*** DATA ROWS
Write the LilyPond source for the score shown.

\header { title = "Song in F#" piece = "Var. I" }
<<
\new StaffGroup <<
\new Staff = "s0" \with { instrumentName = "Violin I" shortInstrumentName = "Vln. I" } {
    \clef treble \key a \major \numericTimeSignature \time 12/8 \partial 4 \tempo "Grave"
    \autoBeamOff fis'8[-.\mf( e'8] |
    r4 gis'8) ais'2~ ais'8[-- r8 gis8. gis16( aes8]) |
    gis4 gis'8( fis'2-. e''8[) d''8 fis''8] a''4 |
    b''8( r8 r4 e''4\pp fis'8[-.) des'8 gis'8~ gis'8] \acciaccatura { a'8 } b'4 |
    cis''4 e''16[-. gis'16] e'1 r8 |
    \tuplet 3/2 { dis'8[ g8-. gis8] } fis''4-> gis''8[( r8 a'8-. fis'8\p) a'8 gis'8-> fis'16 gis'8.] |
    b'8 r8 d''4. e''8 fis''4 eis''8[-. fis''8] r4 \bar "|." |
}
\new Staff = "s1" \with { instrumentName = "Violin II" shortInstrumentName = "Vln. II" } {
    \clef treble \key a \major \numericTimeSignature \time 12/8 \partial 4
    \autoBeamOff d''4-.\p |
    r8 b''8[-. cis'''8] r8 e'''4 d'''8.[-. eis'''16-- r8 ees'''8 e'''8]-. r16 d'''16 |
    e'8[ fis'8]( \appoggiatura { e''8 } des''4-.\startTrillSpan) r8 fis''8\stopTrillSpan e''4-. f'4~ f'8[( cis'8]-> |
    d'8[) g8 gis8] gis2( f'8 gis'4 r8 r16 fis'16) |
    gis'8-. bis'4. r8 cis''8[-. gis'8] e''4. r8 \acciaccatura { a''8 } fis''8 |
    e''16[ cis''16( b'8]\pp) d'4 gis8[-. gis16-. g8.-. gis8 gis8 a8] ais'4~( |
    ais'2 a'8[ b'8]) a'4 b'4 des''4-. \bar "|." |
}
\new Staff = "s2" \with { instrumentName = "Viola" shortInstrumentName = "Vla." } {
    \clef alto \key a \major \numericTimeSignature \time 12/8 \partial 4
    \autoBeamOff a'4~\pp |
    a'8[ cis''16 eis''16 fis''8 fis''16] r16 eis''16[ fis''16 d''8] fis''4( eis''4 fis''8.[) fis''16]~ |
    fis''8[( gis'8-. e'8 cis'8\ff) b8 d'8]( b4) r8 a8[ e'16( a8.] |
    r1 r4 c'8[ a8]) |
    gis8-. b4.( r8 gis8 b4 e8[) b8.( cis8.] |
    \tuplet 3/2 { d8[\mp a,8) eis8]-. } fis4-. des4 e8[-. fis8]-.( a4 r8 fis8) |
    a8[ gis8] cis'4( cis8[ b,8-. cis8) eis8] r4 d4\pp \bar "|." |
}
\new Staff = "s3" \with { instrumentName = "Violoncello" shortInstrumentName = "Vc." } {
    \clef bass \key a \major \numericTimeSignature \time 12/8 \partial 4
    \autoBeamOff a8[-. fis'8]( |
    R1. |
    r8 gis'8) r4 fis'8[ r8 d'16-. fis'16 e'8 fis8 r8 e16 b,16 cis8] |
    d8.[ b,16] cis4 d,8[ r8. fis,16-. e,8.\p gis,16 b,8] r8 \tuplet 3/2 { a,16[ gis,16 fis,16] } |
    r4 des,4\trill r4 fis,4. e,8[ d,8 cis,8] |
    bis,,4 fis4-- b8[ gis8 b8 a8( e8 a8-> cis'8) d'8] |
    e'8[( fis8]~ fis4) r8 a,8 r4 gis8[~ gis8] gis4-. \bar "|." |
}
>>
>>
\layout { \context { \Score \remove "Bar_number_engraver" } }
******
→ **WHAT THE TASK REQUIRES**:
Tally the lines in the records above that contain the string "with", and give only that number.

→ **TASK RESULT**:
4